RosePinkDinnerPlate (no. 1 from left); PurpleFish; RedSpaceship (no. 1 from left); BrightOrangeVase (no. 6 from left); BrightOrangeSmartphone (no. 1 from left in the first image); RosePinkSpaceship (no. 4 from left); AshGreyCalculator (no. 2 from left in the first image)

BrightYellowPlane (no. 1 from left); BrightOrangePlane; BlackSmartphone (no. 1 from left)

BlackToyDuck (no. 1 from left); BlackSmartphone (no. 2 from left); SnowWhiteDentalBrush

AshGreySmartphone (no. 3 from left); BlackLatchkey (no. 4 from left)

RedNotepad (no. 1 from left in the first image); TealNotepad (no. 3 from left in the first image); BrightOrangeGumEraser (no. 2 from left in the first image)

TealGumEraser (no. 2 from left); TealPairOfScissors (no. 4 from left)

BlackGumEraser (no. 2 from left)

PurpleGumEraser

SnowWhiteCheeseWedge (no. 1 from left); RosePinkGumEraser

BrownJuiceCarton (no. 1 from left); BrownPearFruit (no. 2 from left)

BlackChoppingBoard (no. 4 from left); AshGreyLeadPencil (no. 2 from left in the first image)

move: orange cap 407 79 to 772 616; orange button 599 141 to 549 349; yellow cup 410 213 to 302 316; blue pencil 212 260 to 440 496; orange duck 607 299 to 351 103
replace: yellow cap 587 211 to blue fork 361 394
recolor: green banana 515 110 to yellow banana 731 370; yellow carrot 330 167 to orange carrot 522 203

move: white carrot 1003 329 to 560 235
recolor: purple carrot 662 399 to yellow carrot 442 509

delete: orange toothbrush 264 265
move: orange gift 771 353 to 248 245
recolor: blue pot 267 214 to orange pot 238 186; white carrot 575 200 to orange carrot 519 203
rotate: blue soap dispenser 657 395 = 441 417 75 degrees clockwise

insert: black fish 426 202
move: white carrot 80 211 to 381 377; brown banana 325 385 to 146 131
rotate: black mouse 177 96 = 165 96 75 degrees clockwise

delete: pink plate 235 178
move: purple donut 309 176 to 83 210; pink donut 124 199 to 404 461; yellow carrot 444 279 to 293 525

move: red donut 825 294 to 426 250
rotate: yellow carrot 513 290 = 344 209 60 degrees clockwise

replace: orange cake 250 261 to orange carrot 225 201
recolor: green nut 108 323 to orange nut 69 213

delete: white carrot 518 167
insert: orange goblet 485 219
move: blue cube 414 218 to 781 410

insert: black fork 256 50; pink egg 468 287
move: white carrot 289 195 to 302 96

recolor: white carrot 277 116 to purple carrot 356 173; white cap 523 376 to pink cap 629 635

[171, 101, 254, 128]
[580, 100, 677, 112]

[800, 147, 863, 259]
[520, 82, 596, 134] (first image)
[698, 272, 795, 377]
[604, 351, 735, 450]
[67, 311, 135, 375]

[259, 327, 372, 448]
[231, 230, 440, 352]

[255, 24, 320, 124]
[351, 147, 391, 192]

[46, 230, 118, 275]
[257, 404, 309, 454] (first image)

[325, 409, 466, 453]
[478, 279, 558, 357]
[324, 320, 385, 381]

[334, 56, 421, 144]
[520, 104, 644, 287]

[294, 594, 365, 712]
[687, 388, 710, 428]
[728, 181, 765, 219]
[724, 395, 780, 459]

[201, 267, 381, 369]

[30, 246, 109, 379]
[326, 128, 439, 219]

****************************************

◆ **EXERCISE**
Every record is to be written out verbatim.

◆ **RESULT BELOW**
RosePinkDinnerPlate (no. 1 from left); PurpleFish; RedSpaceship (no. 1 from left); BrightOrangeVase (no. 6 from left); BrightOrangeSmartphone (no. 1 from left in the first image); RosePinkSpaceship (no. 4 from left); AshGreyCalculator (no. 2 from left in the first image)

BrightYellowPlane (no. 1 from left); BrightOrangePlane; BlackSmartphone (no. 1 from left)

BlackToyDuck (no. 1 from left); BlackSmartphone (no. 2 from left); SnowWhiteDentalBrush

AshGreySmartphone (no. 3 from left); BlackLatchkey (no. 4 from left)

RedNotepad (no. 1 from left in the first image); TealNotepad (no. 3 from left in the first image); BrightOrangeGumEraser (no. 2 from left in the first image)

TealGumEraser (no. 2 from left); TealPairOfScissors (no. 4 from left)

BlackGumEraser (no. 2 from left)

PurpleGumEraser

SnowWhiteCheeseWedge (no. 1 from left); RosePinkGumEraser

BrownJuiceCarton (no. 1 from left); BrownPearFruit (no. 2 from left)

BlackChoppingBoard (no. 4 from left); AshGreyLeadPencil (no. 2 from left in the first image)

move: orange cap 407 79 to 772 616; orange button 599 141 to 549 349; yellow cup 410 213 to 302 316; blue pencil 212 260 to 440 496; orange duck 607 299 to 351 103
replace: yellow cap 587 211 to blue fork 361 394
recolor: green banana 515 110 to yellow banana 731 370; yellow carrot 330 167 to orange carrot 522 203

move: white carrot 1003 329 to 560 235
recolor: purple carrot 662 399 to yellow carrot 442 509

delete: orange toothbrush 264 265
move: orange gift 771 353 to 248 245
recolor: blue pot 267 214 to orange pot 238 186; white carrot 575 200 to orange carrot 519 203
rotate: blue soap dispenser 657 395 = 441 417 75 degrees clockwise

insert: black fish 426 202
move: white carrot 80 211 to 381 377; brown banana 325 385 to 146 131
rotate: black mouse 177 96 = 165 96 75 degrees clockwise

delete: pink plate 235 178
move: purple donut 309 176 to 83 210; pink donut 124 199 to 404 461; yellow carrot 444 279 to 293 525

move: red donut 825 294 to 426 250
rotate: yellow carrot 513 290 = 344 209 60 degrees clockwise

replace: orange cake 250 261 to orange carrot 225 201
recolor: green nut 108 323 to orange nut 69 213

delete: white carrot 518 167
insert: orange goblet 485 219
move: blue cube 414 218 to 781 410

insert: black fork 256 50; pink egg 468 287
move: white carrot 289 195 to 302 96

recolor: white carrot 277 116 to purple carrot 356 173; white cap 523 376 to pink cap 629 635

[171, 101, 254, 128]
[580, 100, 677, 112]

[800, 147, 863, 259]
[520, 82, 596, 134] (first image)
[698, 272, 795, 377]
[604, 351, 735, 450]
[67, 311, 135, 375]

[259, 327, 372, 448]
[231, 230, 440, 352]

[255, 24, 320, 124]
[351, 147, 391, 192]

[46, 230, 118, 275]
[257, 404, 309, 454] (first image)

[325, 409, 466, 453]
[478, 279, 558, 357]
[324, 320, 385, 381]

[334, 56, 421, 144]
[520, 104, 644, 287]

[294, 594, 365, 712]
[687, 388, 710, 428]
[728, 181, 765, 219]
[724, 395, 780, 459]

[201, 267, 381, 369]

[30, 246, 109, 379]
[326, 128, 439, 219]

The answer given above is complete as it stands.